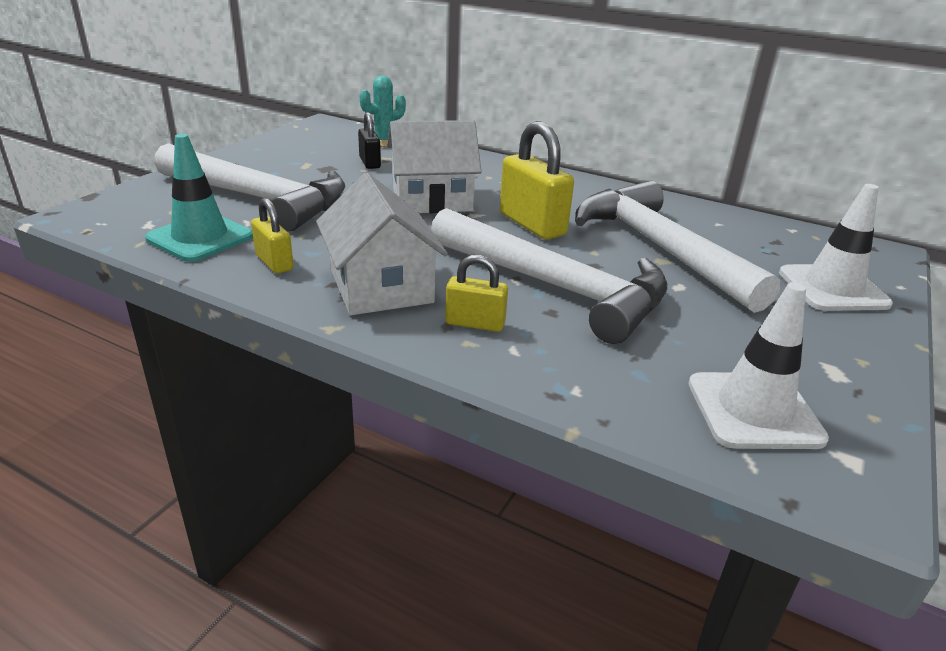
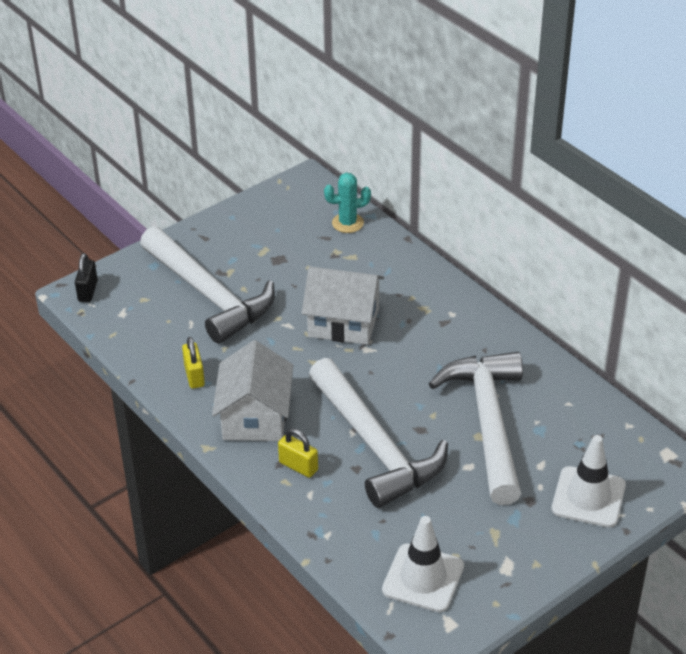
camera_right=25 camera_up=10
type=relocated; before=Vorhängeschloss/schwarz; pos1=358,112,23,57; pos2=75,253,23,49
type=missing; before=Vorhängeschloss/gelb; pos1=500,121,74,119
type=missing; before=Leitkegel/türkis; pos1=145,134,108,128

──────────

■ ABOUT THIS TASK ■
What is needed is a word-for-word copy of the data above, free of any images.

■ EXERCISE SOLUTION ■
camera_right=25 camera_up=10
type=relocated; before=Vorhängeschloss/schwarz; pos1=358,112,23,57; pos2=75,253,23,49
type=missing; before=Vorhängeschloss/gelb; pos1=500,121,74,119
type=missing; before=Leitkegel/türkis; pos1=145,134,108,128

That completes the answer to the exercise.